INSTRUCTIONS TO FOLLOW:
What is needed is an exact transcription of every entry below.

[Records drawn from a dataset]

[Start of section]

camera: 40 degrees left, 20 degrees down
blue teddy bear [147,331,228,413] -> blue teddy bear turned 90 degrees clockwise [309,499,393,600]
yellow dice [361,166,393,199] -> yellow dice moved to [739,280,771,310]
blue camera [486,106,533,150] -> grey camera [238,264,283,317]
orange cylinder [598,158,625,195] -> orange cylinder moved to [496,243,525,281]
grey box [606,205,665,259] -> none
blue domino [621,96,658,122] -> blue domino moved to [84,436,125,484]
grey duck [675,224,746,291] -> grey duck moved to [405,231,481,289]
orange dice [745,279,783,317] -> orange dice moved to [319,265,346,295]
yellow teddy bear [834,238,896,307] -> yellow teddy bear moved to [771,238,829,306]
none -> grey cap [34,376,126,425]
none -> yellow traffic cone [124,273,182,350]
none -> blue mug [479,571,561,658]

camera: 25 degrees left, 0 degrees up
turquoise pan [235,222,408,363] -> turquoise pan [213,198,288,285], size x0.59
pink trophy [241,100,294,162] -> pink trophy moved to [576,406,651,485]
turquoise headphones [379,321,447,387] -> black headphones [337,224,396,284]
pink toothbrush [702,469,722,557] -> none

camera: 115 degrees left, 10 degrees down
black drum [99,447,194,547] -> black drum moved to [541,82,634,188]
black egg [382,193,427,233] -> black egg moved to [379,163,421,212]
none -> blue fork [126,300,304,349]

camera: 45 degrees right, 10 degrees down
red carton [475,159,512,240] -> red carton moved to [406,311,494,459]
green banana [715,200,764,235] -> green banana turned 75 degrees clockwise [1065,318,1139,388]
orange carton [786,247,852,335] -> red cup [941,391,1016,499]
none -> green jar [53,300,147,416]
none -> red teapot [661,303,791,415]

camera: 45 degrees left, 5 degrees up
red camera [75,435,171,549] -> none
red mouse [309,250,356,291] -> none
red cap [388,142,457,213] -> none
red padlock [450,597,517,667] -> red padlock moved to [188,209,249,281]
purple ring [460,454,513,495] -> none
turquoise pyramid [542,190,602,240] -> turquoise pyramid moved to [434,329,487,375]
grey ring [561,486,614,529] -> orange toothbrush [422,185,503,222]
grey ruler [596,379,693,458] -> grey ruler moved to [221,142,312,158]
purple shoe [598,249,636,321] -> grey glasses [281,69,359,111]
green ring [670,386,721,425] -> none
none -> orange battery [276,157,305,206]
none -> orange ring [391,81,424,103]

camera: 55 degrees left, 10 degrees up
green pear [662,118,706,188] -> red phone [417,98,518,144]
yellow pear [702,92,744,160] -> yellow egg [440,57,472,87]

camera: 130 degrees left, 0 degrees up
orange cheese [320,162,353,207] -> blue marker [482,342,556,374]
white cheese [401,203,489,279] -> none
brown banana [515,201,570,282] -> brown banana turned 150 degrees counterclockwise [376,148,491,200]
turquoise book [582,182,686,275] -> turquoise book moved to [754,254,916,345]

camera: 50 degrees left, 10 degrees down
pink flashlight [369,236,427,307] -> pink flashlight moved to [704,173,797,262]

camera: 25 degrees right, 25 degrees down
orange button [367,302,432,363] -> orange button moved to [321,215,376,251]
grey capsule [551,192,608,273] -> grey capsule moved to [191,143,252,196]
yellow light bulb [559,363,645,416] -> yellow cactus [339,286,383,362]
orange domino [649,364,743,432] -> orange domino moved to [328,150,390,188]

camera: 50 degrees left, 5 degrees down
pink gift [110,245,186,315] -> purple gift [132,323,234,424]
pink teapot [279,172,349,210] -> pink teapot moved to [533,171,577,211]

[End of section]

COMPLETED EXERCISE:
camera: 40 degrees left, 20 degrees down
blue teddy bear [147,331,228,413] -> blue teddy bear turned 90 degrees clockwise [309,499,393,600]
yellow dice [361,166,393,199] -> yellow dice moved to [739,280,771,310]
blue camera [486,106,533,150] -> grey camera [238,264,283,317]
orange cylinder [598,158,625,195] -> orange cylinder moved to [496,243,525,281]
grey box [606,205,665,259] -> none
blue domino [621,96,658,122] -> blue domino moved to [84,436,125,484]
grey duck [675,224,746,291] -> grey duck moved to [405,231,481,289]
orange dice [745,279,783,317] -> orange dice moved to [319,265,346,295]
yellow teddy bear [834,238,896,307] -> yellow teddy bear moved to [771,238,829,306]
none -> grey cap [34,376,126,425]
none -> yellow traffic cone [124,273,182,350]
none -> blue mug [479,571,561,658]

camera: 25 degrees left, 0 degrees up
turquoise pan [235,222,408,363] -> turquoise pan [213,198,288,285], size x0.59
pink trophy [241,100,294,162] -> pink trophy moved to [576,406,651,485]
turquoise headphones [379,321,447,387] -> black headphones [337,224,396,284]
pink toothbrush [702,469,722,557] -> none

camera: 115 degrees left, 10 degrees down
black drum [99,447,194,547] -> black drum moved to [541,82,634,188]
black egg [382,193,427,233] -> black egg moved to [379,163,421,212]
none -> blue fork [126,300,304,349]

camera: 45 degrees right, 10 degrees down
red carton [475,159,512,240] -> red carton moved to [406,311,494,459]
green banana [715,200,764,235] -> green banana turned 75 degrees clockwise [1065,318,1139,388]
orange carton [786,247,852,335] -> red cup [941,391,1016,499]
none -> green jar [53,300,147,416]
none -> red teapot [661,303,791,415]

camera: 45 degrees left, 5 degrees up
red camera [75,435,171,549] -> none
red mouse [309,250,356,291] -> none
red cap [388,142,457,213] -> none
red padlock [450,597,517,667] -> red padlock moved to [188,209,249,281]
purple ring [460,454,513,495] -> none
turquoise pyramid [542,190,602,240] -> turquoise pyramid moved to [434,329,487,375]
grey ring [561,486,614,529] -> orange toothbrush [422,185,503,222]
grey ruler [596,379,693,458] -> grey ruler moved to [221,142,312,158]
purple shoe [598,249,636,321] -> grey glasses [281,69,359,111]
green ring [670,386,721,425] -> none
none -> orange battery [276,157,305,206]
none -> orange ring [391,81,424,103]

camera: 55 degrees left, 10 degrees up
green pear [662,118,706,188] -> red phone [417,98,518,144]
yellow pear [702,92,744,160] -> yellow egg [440,57,472,87]

camera: 130 degrees left, 0 degrees up
orange cheese [320,162,353,207] -> blue marker [482,342,556,374]
white cheese [401,203,489,279] -> none
brown banana [515,201,570,282] -> brown banana turned 150 degrees counterclockwise [376,148,491,200]
turquoise book [582,182,686,275] -> turquoise book moved to [754,254,916,345]

camera: 50 degrees left, 10 degrees down
pink flashlight [369,236,427,307] -> pink flashlight moved to [704,173,797,262]

camera: 25 degrees right, 25 degrees down
orange button [367,302,432,363] -> orange button moved to [321,215,376,251]
grey capsule [551,192,608,273] -> grey capsule moved to [191,143,252,196]
yellow light bulb [559,363,645,416] -> yellow cactus [339,286,383,362]
orange domino [649,364,743,432] -> orange domino moved to [328,150,390,188]

camera: 50 degrees left, 5 degrees down
pink gift [110,245,186,315] -> purple gift [132,323,234,424]
pink teapot [279,172,349,210] -> pink teapot moved to [533,171,577,211]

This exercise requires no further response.